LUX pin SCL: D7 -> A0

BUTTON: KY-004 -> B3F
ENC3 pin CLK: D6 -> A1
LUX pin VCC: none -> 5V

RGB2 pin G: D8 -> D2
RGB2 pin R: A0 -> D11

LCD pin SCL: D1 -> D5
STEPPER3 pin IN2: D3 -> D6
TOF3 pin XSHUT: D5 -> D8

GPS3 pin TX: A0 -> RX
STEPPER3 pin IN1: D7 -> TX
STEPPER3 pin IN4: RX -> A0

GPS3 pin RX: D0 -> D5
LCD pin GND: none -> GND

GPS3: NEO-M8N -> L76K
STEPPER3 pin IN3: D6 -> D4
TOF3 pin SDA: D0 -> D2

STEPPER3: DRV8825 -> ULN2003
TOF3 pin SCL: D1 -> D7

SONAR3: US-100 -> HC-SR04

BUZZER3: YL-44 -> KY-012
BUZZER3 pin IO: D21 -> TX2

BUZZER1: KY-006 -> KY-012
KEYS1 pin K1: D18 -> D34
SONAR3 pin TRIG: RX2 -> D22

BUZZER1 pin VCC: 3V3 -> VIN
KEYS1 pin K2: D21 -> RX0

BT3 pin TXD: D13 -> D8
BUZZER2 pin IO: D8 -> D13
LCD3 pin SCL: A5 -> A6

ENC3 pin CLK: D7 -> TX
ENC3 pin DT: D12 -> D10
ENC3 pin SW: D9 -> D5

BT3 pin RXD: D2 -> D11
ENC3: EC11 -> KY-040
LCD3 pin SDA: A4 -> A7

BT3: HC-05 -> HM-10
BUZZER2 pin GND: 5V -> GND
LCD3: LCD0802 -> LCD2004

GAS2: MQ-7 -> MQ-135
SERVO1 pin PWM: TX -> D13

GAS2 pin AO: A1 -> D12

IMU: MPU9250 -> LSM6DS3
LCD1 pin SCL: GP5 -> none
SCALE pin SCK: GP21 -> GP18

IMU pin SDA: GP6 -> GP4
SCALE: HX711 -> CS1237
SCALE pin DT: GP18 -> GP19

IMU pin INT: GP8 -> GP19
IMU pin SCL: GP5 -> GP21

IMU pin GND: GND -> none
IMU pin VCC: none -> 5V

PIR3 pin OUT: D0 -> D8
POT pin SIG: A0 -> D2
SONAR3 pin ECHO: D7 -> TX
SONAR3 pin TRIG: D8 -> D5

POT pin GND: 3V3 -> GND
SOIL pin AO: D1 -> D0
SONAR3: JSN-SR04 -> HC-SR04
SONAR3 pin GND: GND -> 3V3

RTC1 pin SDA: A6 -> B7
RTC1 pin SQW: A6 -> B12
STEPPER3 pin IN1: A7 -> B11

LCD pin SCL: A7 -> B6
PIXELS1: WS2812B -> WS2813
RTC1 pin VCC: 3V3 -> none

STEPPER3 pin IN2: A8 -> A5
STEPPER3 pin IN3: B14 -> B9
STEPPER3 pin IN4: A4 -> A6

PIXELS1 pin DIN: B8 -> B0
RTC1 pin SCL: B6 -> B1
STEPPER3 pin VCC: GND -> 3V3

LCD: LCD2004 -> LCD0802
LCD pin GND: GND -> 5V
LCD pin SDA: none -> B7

- - - -

Give back each line above exactly as written.

Reply to the task:
LUX pin SCL: D7 -> A0

BUTTON: KY-004 -> B3F
ENC3 pin CLK: D6 -> A1
LUX pin VCC: none -> 5V

RGB2 pin G: D8 -> D2
RGB2 pin R: A0 -> D11

LCD pin SCL: D1 -> D5
STEPPER3 pin IN2: D3 -> D6
TOF3 pin XSHUT: D5 -> D8

GPS3 pin TX: A0 -> RX
STEPPER3 pin IN1: D7 -> TX
STEPPER3 pin IN4: RX -> A0

GPS3 pin RX: D0 -> D5
LCD pin GND: none -> GND

GPS3: NEO-M8N -> L76K
STEPPER3 pin IN3: D6 -> D4
TOF3 pin SDA: D0 -> D2

STEPPER3: DRV8825 -> ULN2003
TOF3 pin SCL: D1 -> D7

SONAR3: US-100 -> HC-SR04

BUZZER3: YL-44 -> KY-012
BUZZER3 pin IO: D21 -> TX2

BUZZER1: KY-006 -> KY-012
KEYS1 pin K1: D18 -> D34
SONAR3 pin TRIG: RX2 -> D22

BUZZER1 pin VCC: 3V3 -> VIN
KEYS1 pin K2: D21 -> RX0

BT3 pin TXD: D13 -> D8
BUZZER2 pin IO: D8 -> D13
LCD3 pin SCL: A5 -> A6

ENC3 pin CLK: D7 -> TX
ENC3 pin DT: D12 -> D10
ENC3 pin SW: D9 -> D5

BT3 pin RXD: D2 -> D11
ENC3: EC11 -> KY-040
LCD3 pin SDA: A4 -> A7

BT3: HC-05 -> HM-10
BUZZER2 pin GND: 5V -> GND
LCD3: LCD0802 -> LCD2004

GAS2: MQ-7 -> MQ-135
SERVO1 pin PWM: TX -> D13

GAS2 pin AO: A1 -> D12

IMU: MPU9250 -> LSM6DS3
LCD1 pin SCL: GP5 -> none
SCALE pin SCK: GP21 -> GP18

IMU pin SDA: GP6 -> GP4
SCALE: HX711 -> CS1237
SCALE pin DT: GP18 -> GP19

IMU pin INT: GP8 -> GP19
IMU pin SCL: GP5 -> GP21

IMU pin GND: GND -> none
IMU pin VCC: none -> 5V

PIR3 pin OUT: D0 -> D8
POT pin SIG: A0 -> D2
SONAR3 pin ECHO: D7 -> TX
SONAR3 pin TRIG: D8 -> D5

POT pin GND: 3V3 -> GND
SOIL pin AO: D1 -> D0
SONAR3: JSN-SR04 -> HC-SR04
SONAR3 pin GND: GND -> 3V3

RTC1 pin SDA: A6 -> B7
RTC1 pin SQW: A6 -> B12
STEPPER3 pin IN1: A7 -> B11

LCD pin SCL: A7 -> B6
PIXELS1: WS2812B -> WS2813
RTC1 pin VCC: 3V3 -> none

STEPPER3 pin IN2: A8 -> A5
STEPPER3 pin IN3: B14 -> B9
STEPPER3 pin IN4: A4 -> A6

PIXELS1 pin DIN: B8 -> B0
RTC1 pin SCL: B6 -> B1
STEPPER3 pin VCC: GND -> 3V3

LCD: LCD2004 -> LCD0802
LCD pin GND: GND -> 5V
LCD pin SDA: none -> B7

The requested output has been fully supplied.